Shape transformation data
┄┄┄┄┄┄┄┄┄┄┄┄┄┄┄┄┄┄┄┄

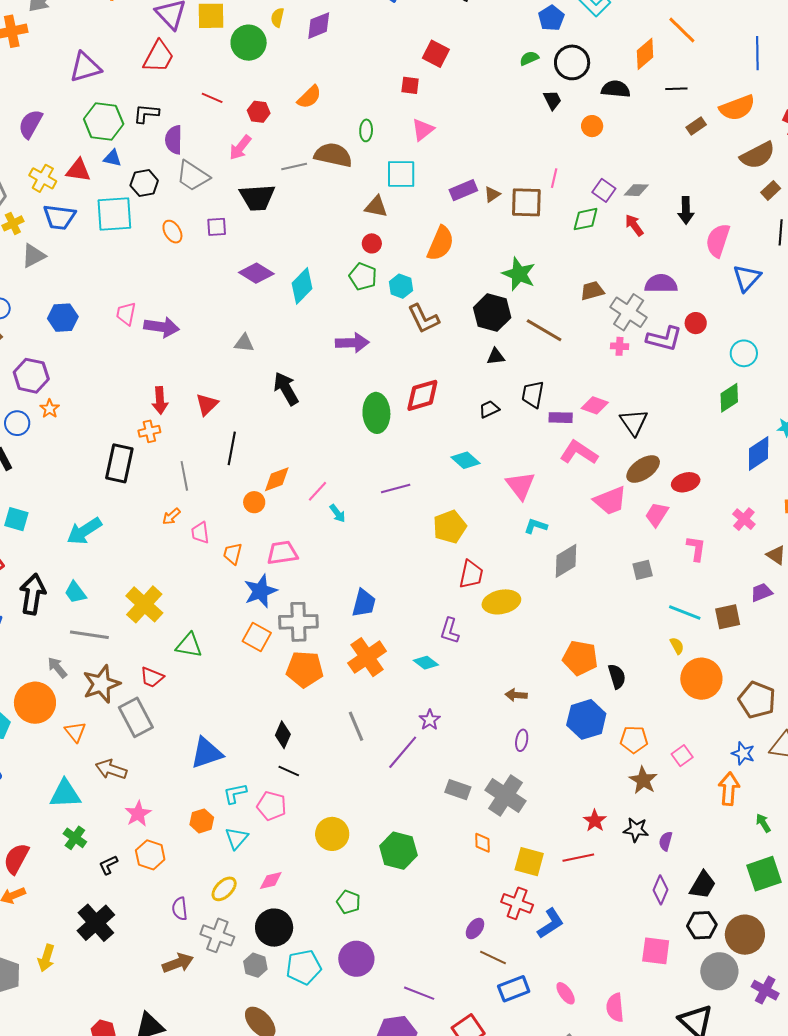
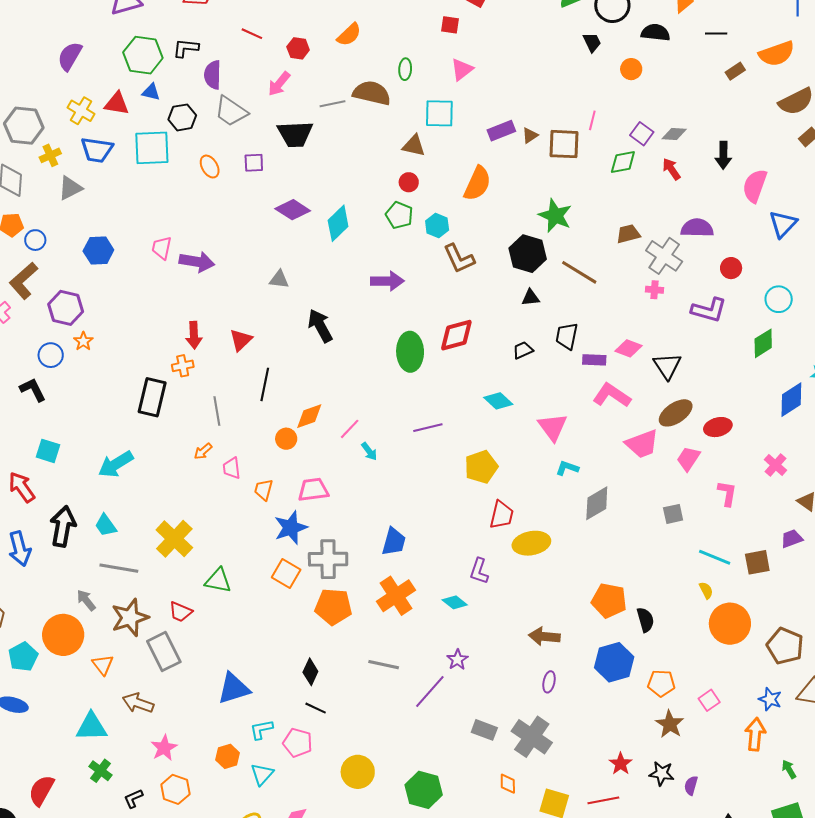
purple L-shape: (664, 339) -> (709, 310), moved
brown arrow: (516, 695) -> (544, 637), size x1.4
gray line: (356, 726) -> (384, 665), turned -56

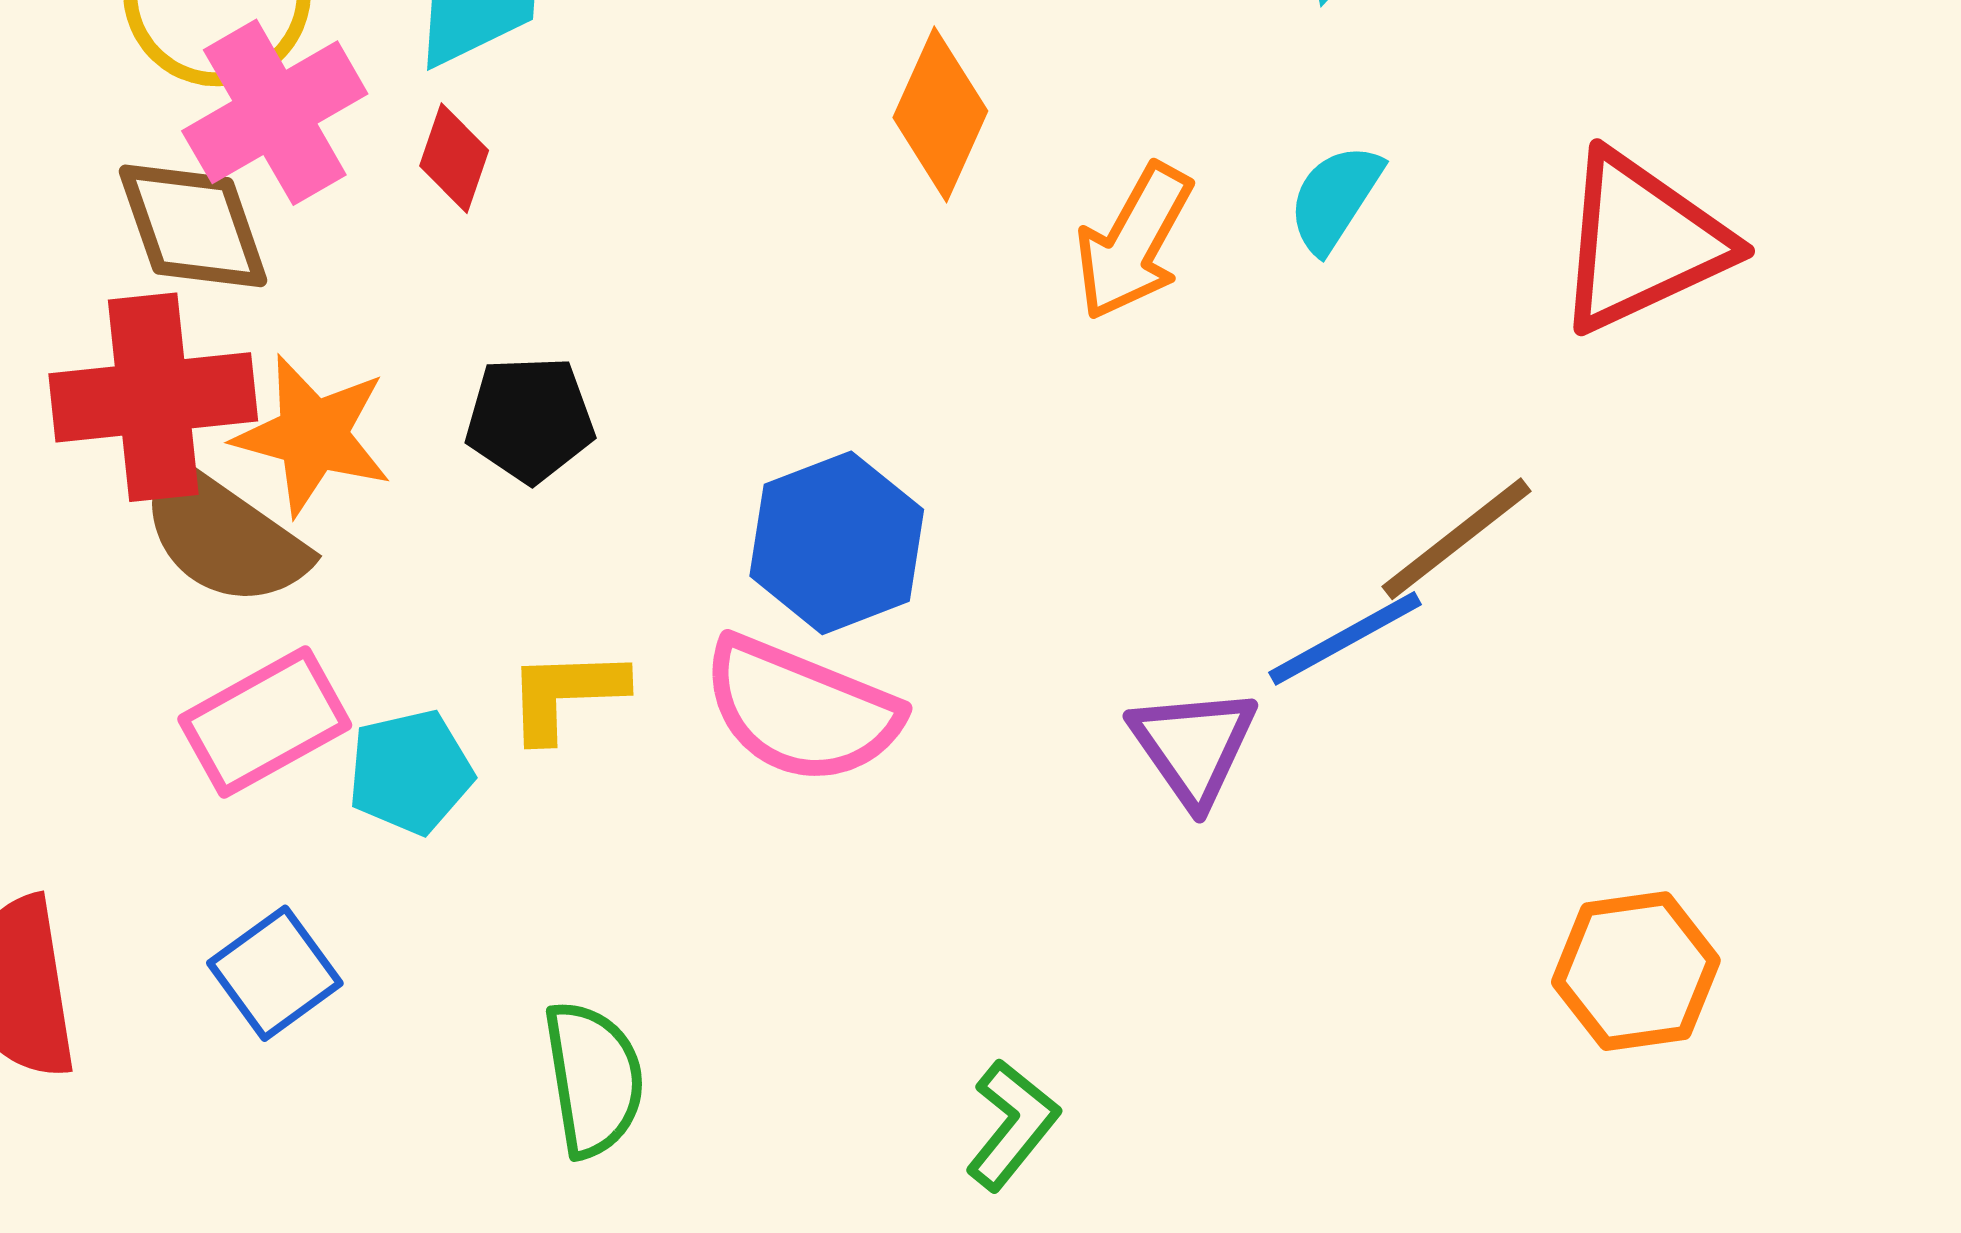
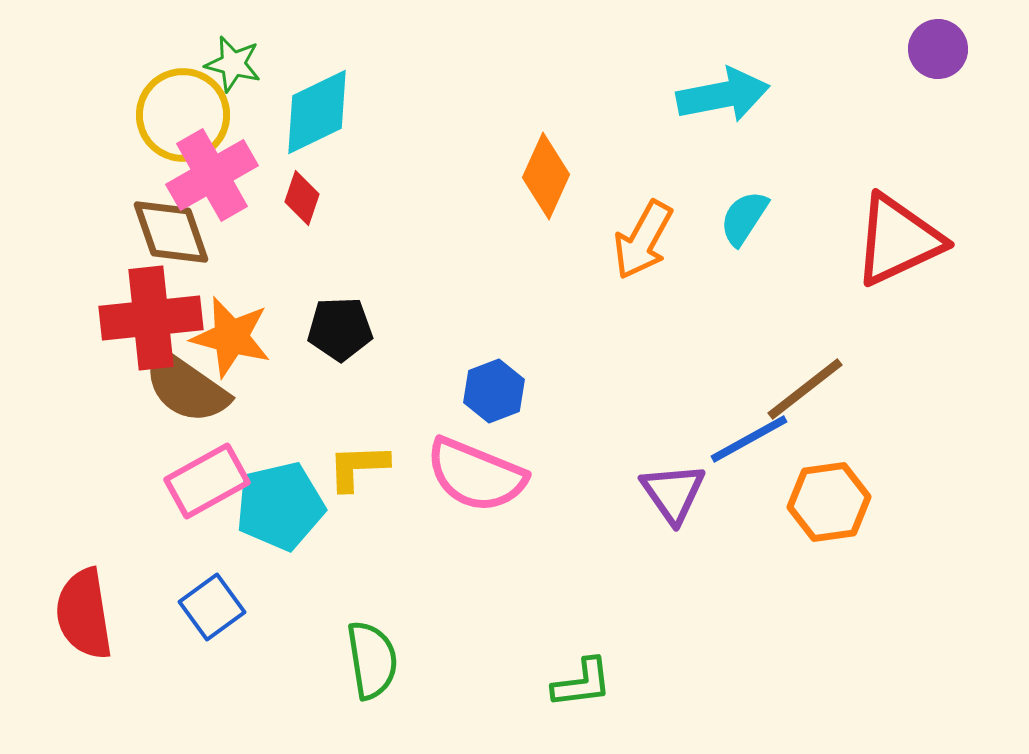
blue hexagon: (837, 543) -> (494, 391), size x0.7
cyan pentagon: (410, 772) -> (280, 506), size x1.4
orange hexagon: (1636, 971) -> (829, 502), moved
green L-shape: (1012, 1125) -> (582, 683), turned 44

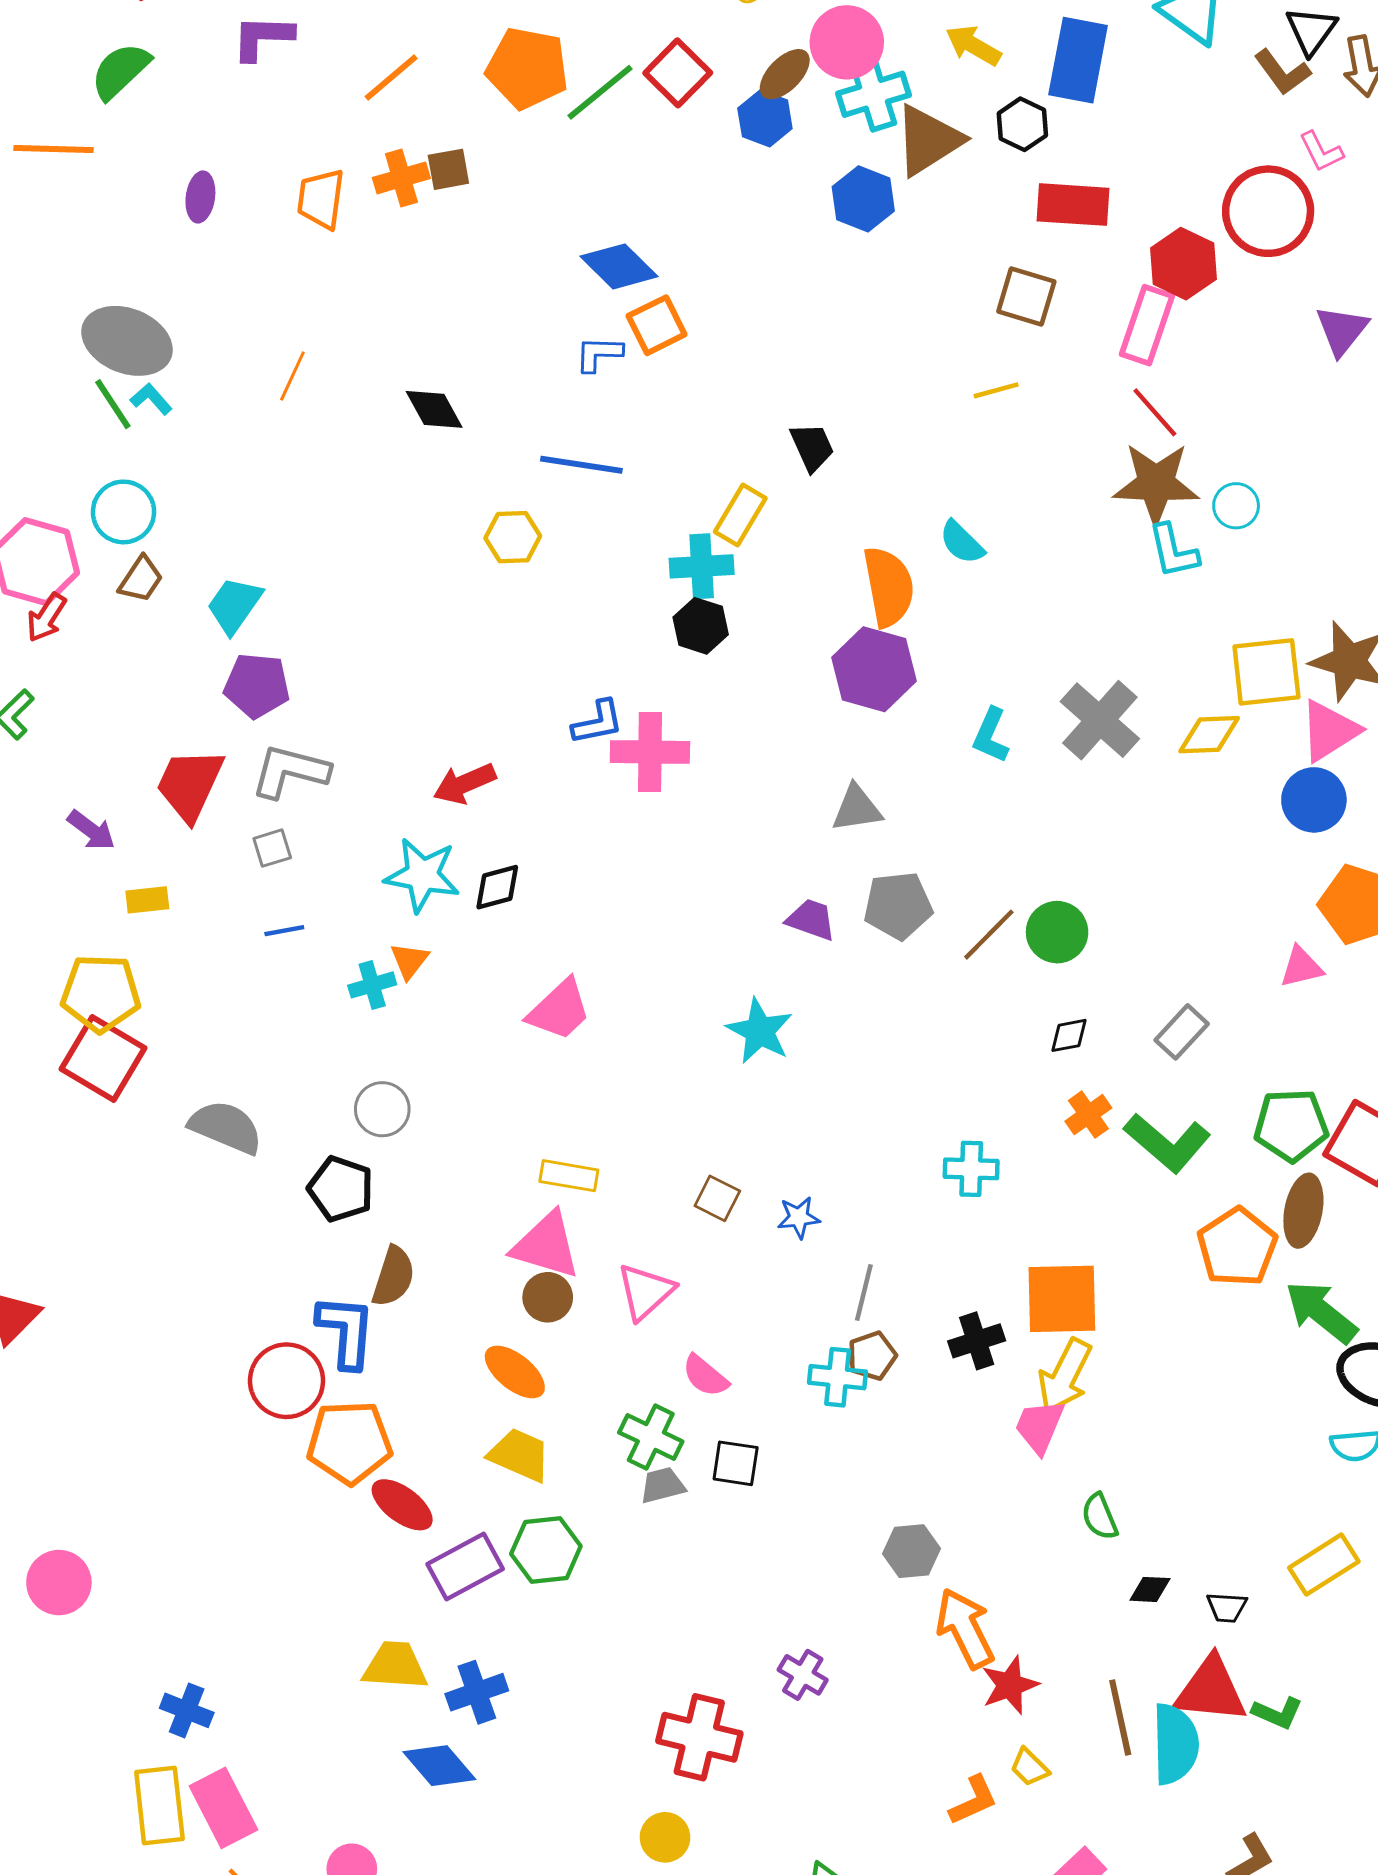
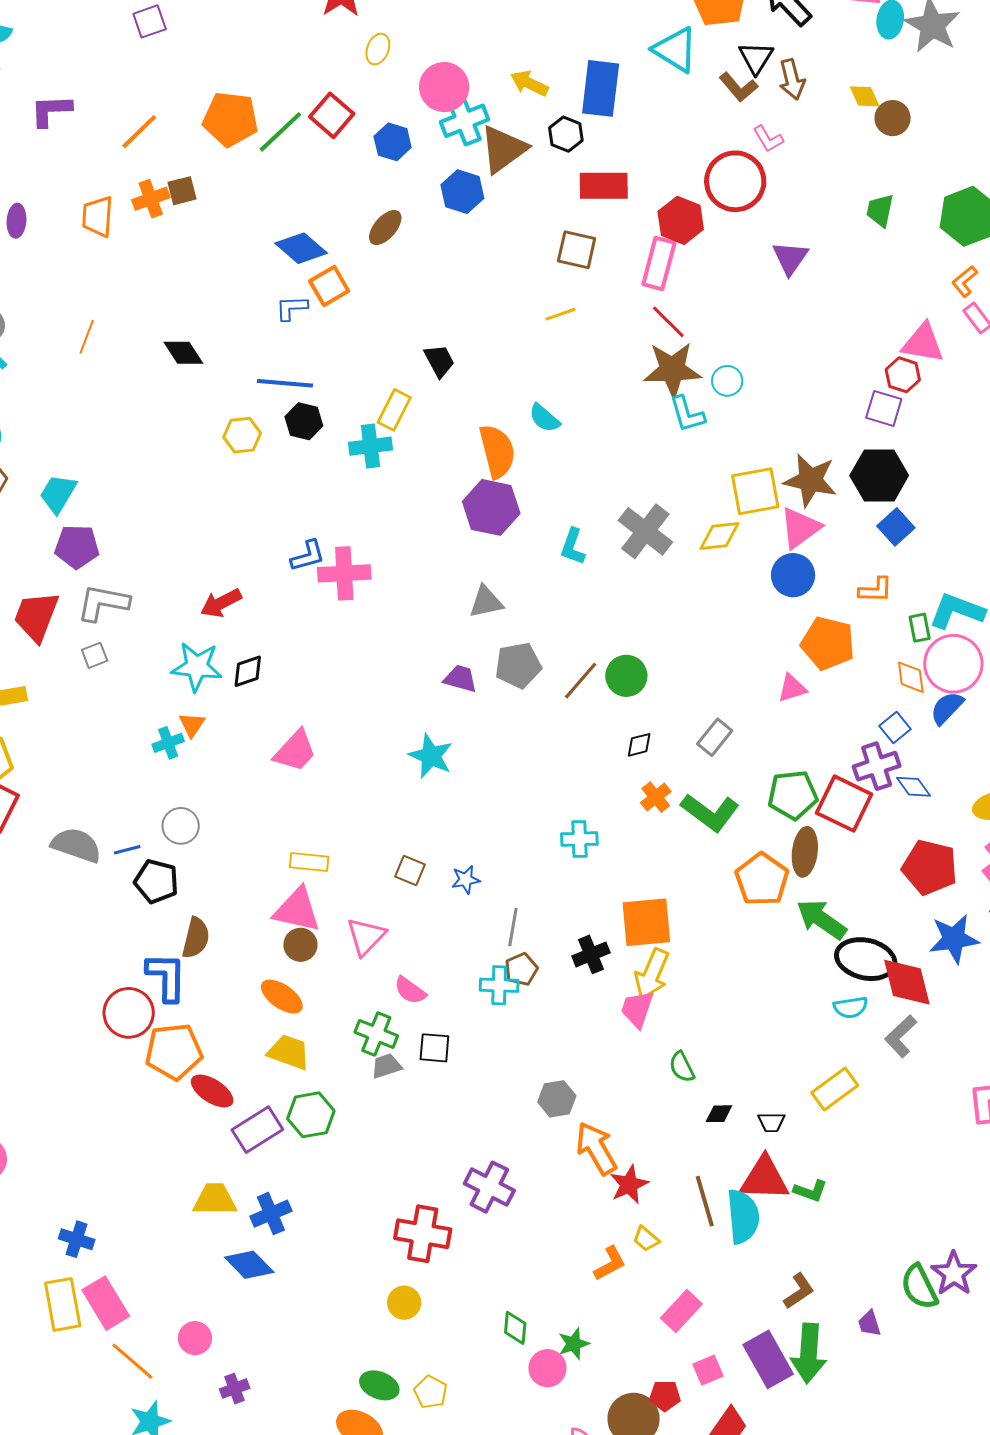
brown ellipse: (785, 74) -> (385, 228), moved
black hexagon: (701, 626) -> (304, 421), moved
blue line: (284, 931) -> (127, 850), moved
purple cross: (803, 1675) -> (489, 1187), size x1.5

┄┄┄┄┄┄┄┄┄┄┄┄┄┄┄┄┄┄┄┄

Transcribe the span of lines that runs from the line with "blue hexagon: (837, 543)" to the end of the data, both ends included, exactly, with nothing else and no pictures.

• ANSWER TO THIS TASK:
blue hexagon: (837, 543) -> (494, 391), size x0.7
cyan pentagon: (410, 772) -> (280, 506), size x1.4
orange hexagon: (1636, 971) -> (829, 502), moved
green L-shape: (1012, 1125) -> (582, 683), turned 44

brown ellipse: (785, 74) -> (385, 228), moved
black hexagon: (701, 626) -> (304, 421), moved
blue line: (284, 931) -> (127, 850), moved
purple cross: (803, 1675) -> (489, 1187), size x1.5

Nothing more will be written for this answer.